-- DATA FOR PROCESSING follows --
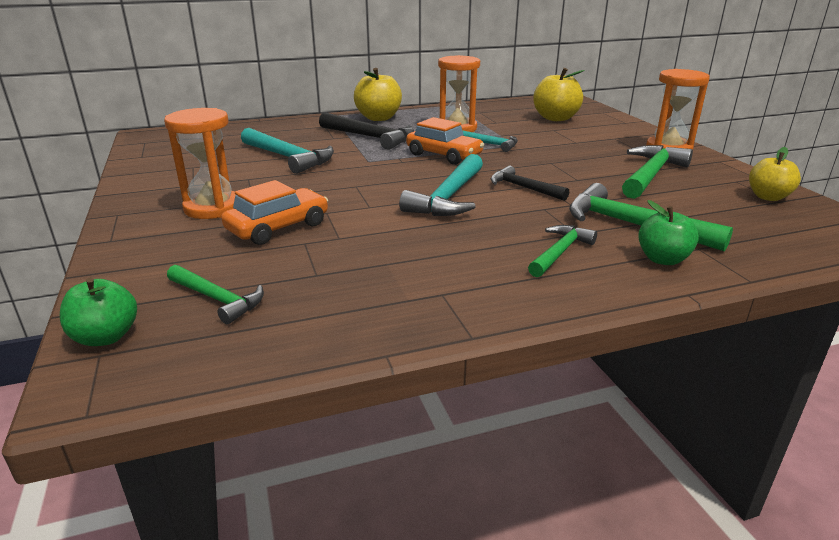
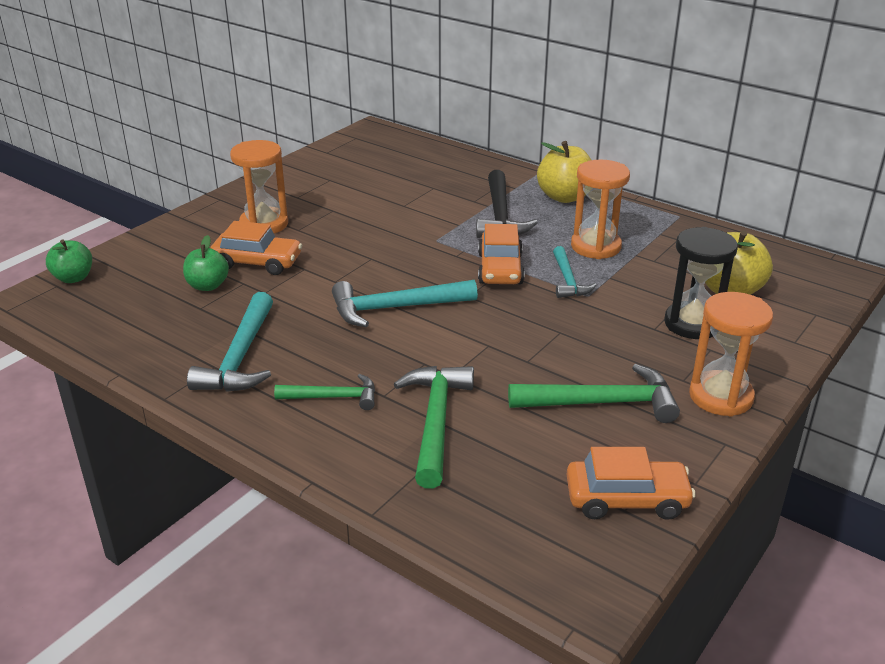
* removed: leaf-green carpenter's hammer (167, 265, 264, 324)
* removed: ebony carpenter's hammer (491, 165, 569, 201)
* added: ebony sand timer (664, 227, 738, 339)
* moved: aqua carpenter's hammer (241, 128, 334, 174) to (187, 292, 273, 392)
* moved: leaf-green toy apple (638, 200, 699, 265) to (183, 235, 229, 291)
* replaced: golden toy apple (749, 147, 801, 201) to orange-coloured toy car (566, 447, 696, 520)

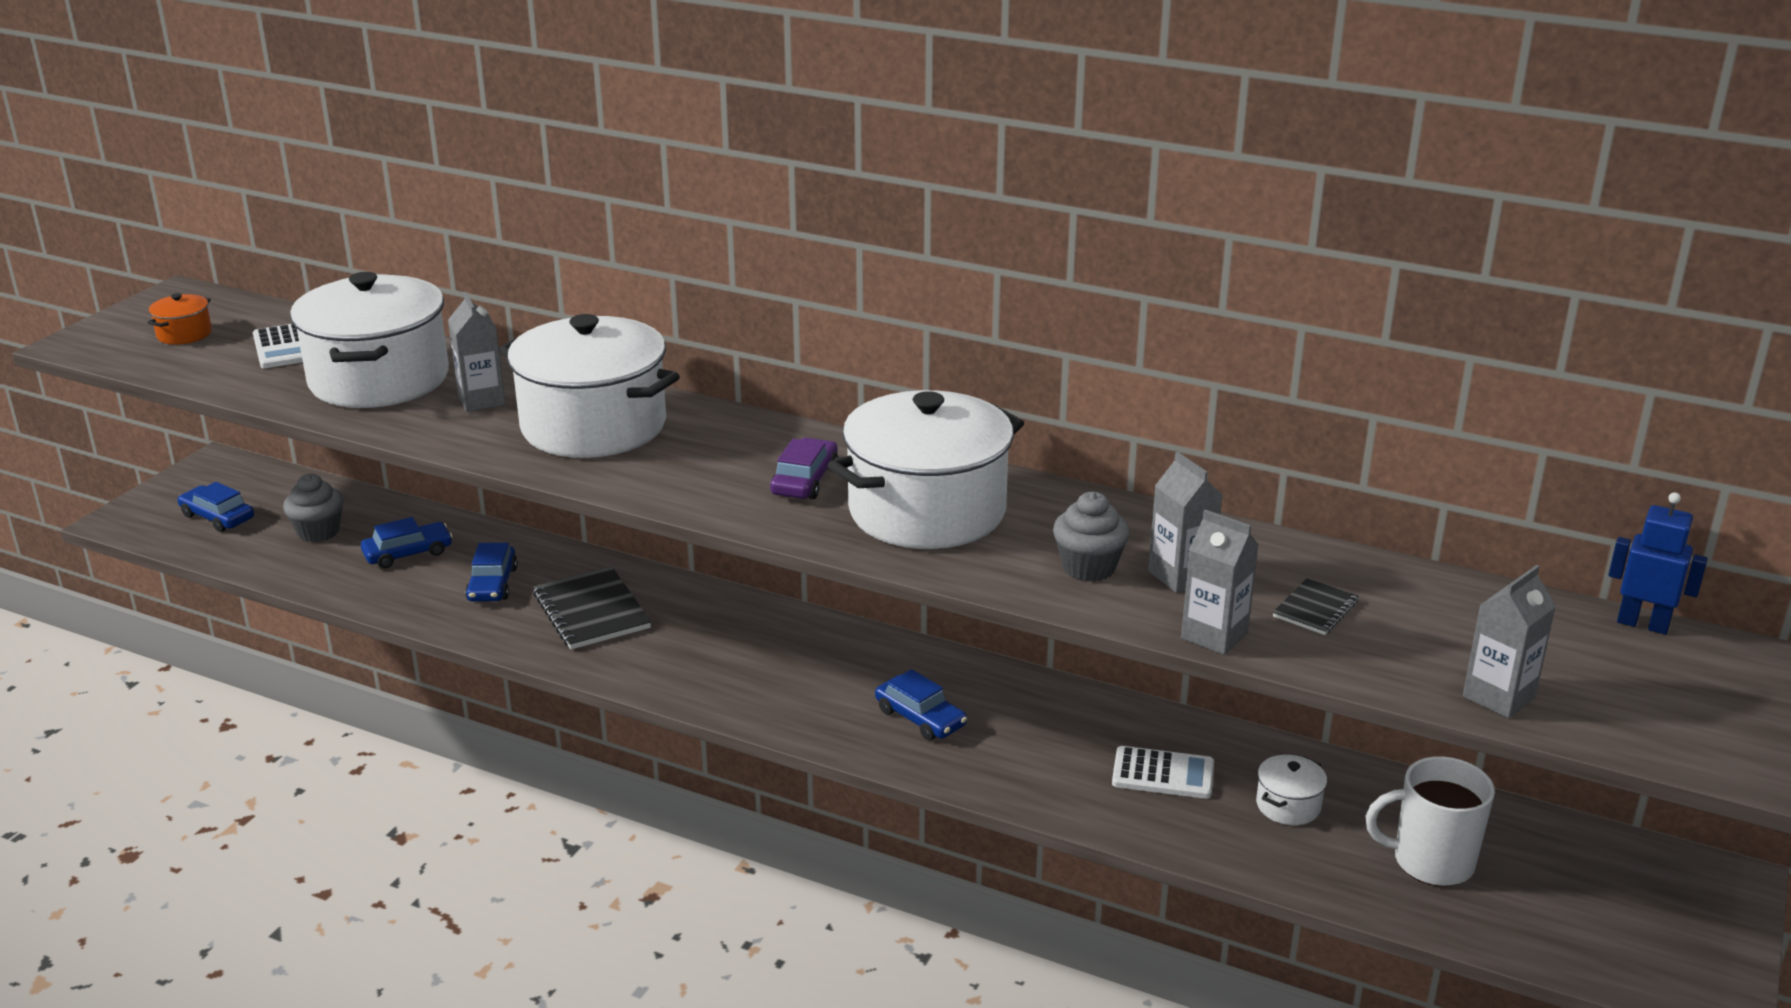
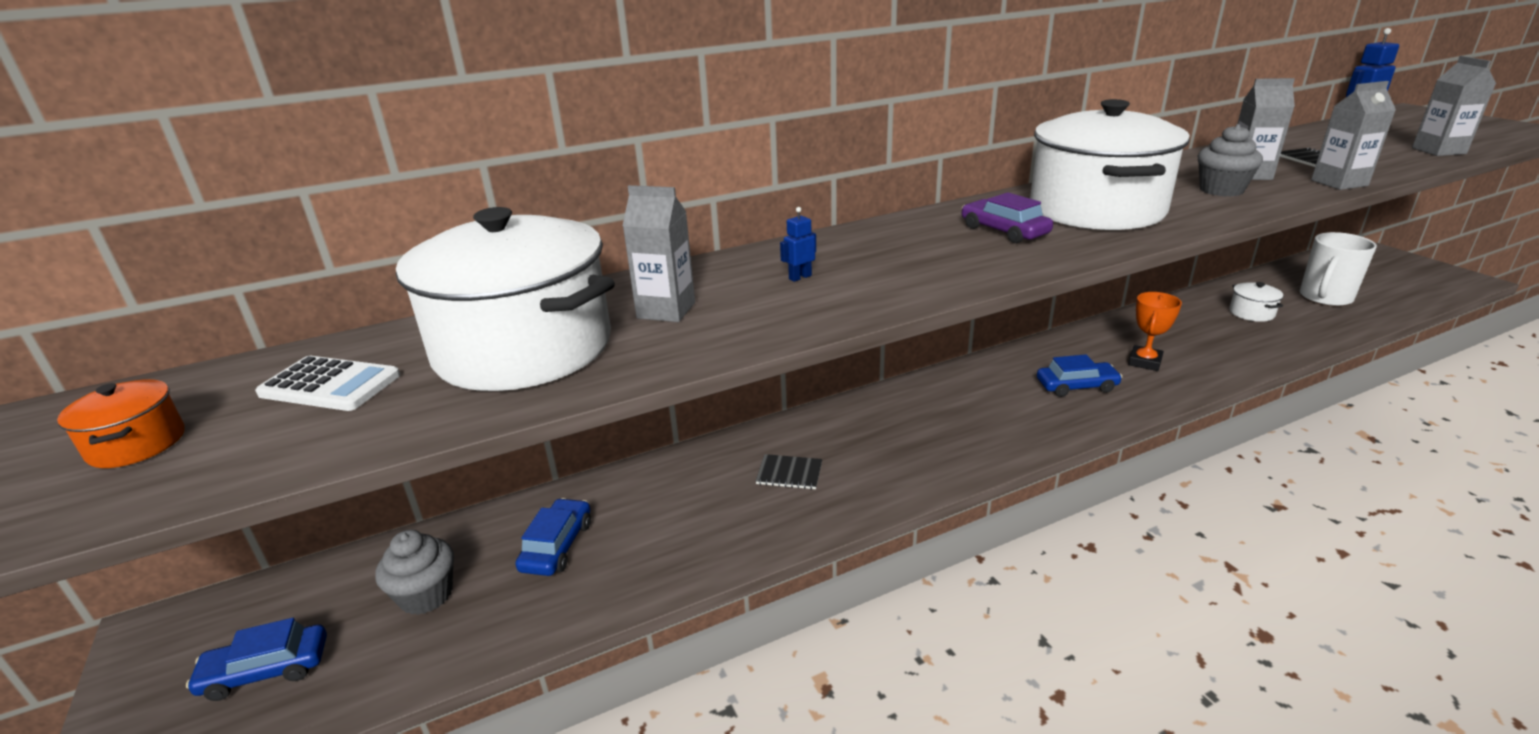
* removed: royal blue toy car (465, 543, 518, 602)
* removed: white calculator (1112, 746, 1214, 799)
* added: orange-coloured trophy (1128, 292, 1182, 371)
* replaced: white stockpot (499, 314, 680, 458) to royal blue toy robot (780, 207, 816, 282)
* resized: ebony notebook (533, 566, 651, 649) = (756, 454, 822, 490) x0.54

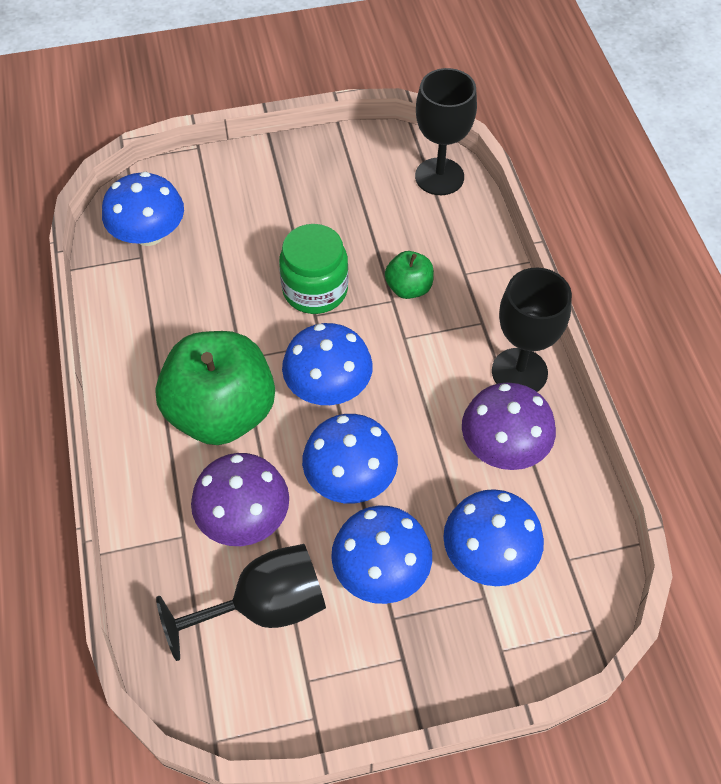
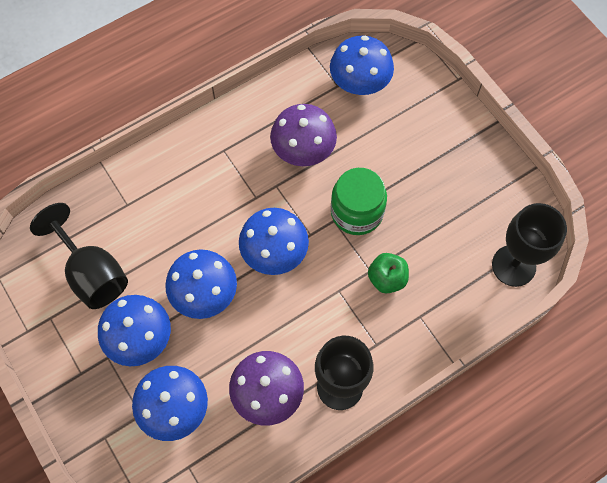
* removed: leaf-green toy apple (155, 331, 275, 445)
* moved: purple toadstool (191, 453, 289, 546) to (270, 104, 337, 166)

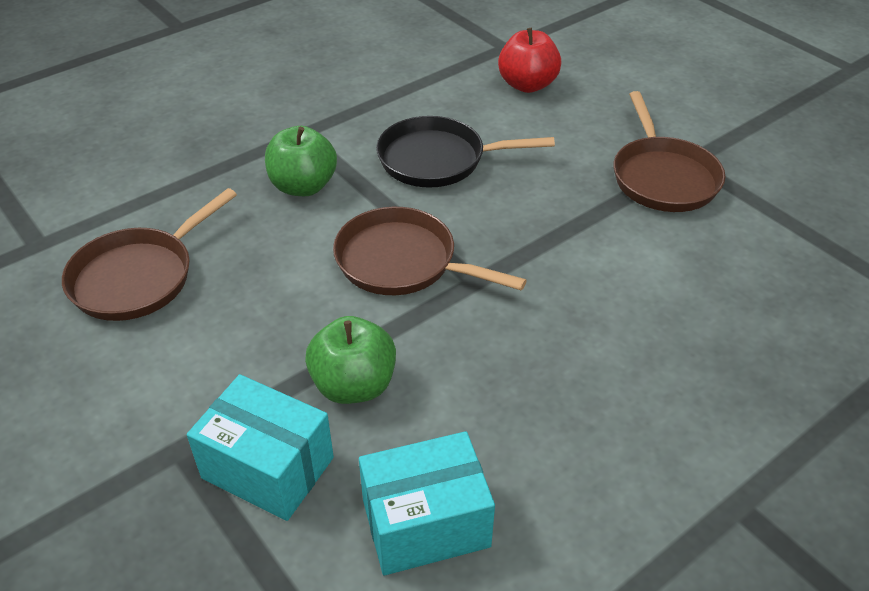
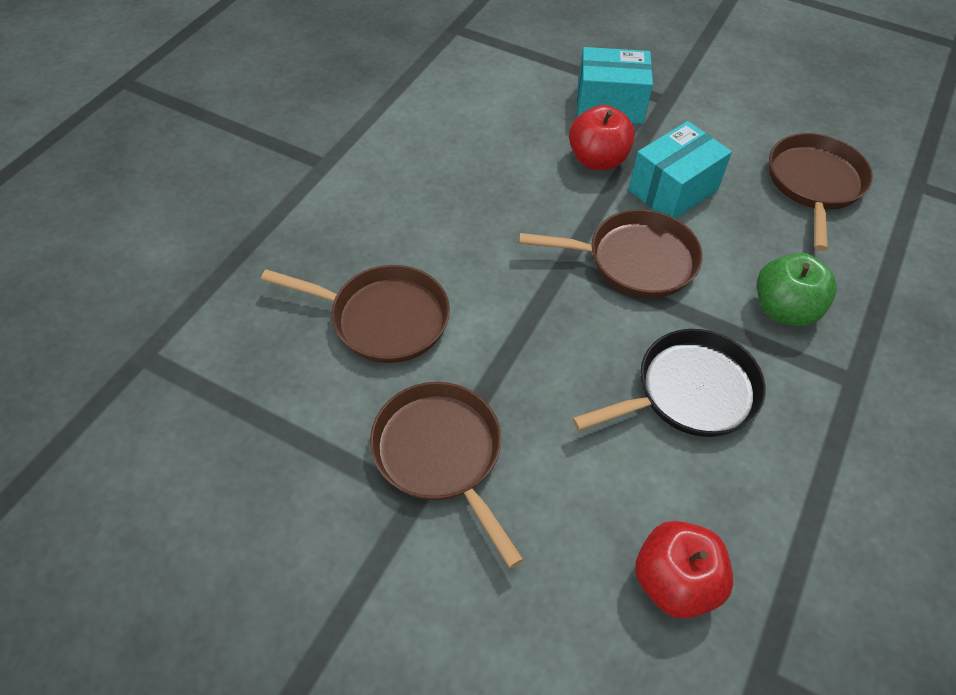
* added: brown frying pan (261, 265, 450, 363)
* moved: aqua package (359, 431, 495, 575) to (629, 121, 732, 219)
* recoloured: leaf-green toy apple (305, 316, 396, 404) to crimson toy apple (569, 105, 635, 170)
-- DATA FOR PROCESSING concluded --
- _EXERCISE INSTRUCTIONS_: Could you copy every record above exactly, leaving out the pictures?

- _TASK SOLUTION_:
* removed: leaf-green carpenter's hammer (167, 265, 264, 324)
* removed: ebony carpenter's hammer (491, 165, 569, 201)
* added: ebony sand timer (664, 227, 738, 339)
* moved: aqua carpenter's hammer (241, 128, 334, 174) to (187, 292, 273, 392)
* moved: leaf-green toy apple (638, 200, 699, 265) to (183, 235, 229, 291)
* replaced: golden toy apple (749, 147, 801, 201) to orange-coloured toy car (566, 447, 696, 520)

* removed: royal blue toy car (465, 543, 518, 602)
* removed: white calculator (1112, 746, 1214, 799)
* added: orange-coloured trophy (1128, 292, 1182, 371)
* replaced: white stockpot (499, 314, 680, 458) to royal blue toy robot (780, 207, 816, 282)
* resized: ebony notebook (533, 566, 651, 649) = (756, 454, 822, 490) x0.54

* removed: leaf-green toy apple (155, 331, 275, 445)
* moved: purple toadstool (191, 453, 289, 546) to (270, 104, 337, 166)

* added: brown frying pan (261, 265, 450, 363)
* moved: aqua package (359, 431, 495, 575) to (629, 121, 732, 219)
* recoloured: leaf-green toy apple (305, 316, 396, 404) to crimson toy apple (569, 105, 635, 170)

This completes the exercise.